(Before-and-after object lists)
________________________________________
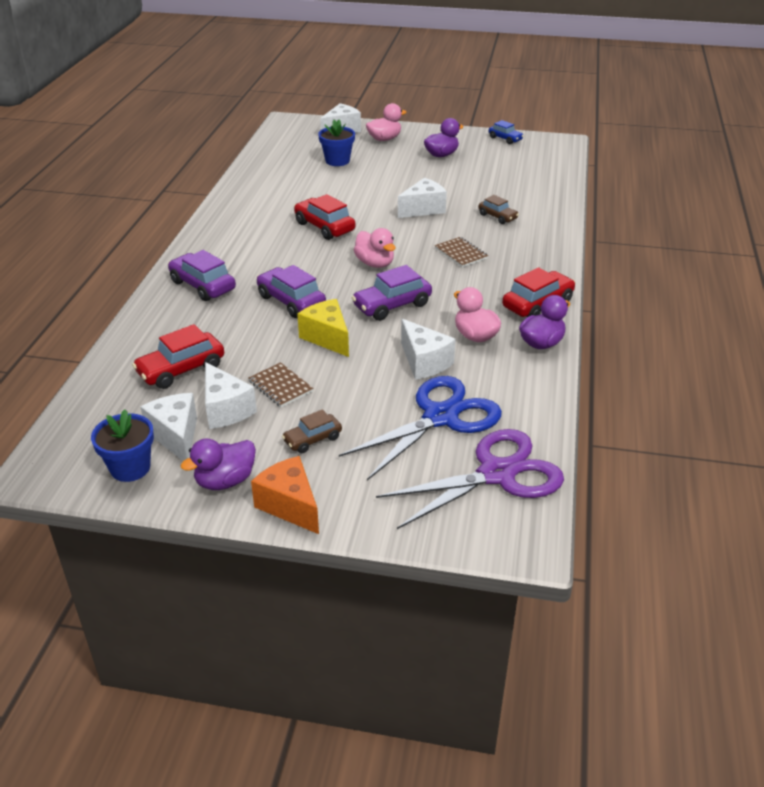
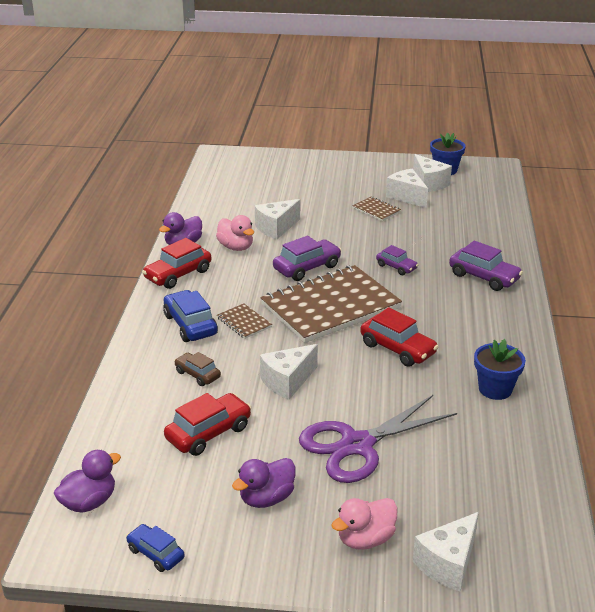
camera: 175 degrees right, 5 degrees down
(181, 369) = (453, 216): red car -> red car (208, 433)
(225, 481) = (386, 167): purple duck -> purple duck (89, 502)
(290, 505) = (345, 161): orange cheese -> none
(291, 301) = (396, 267): purple car -> purple car, size x0.61
(312, 439) = (343, 186): brown car -> none
(327, 338) = (354, 241): yellow cheese -> none
(337, 161) = (425, 472): blue flower pot -> blue flower pot (495, 389)
(375, 263) = (330, 306): pink duck -> brown notebook
(424, 362) = (276, 228): white cheese -> white cheese turned 90 degrees counterclockwise
(441, 417) = (263, 199): blue scissors -> none
(497, 474) = (229, 176): purple scissors -> purple scissors (356, 445)
(512, 253) = (190, 325): none -> blue car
________________________________________
### WHAT TO DO
Work through the records above. Copy every line with the string "brown".

### ANSWER TO THIS TASK
(312, 439) = (343, 186): brown car -> none
(375, 263) = (330, 306): pink duck -> brown notebook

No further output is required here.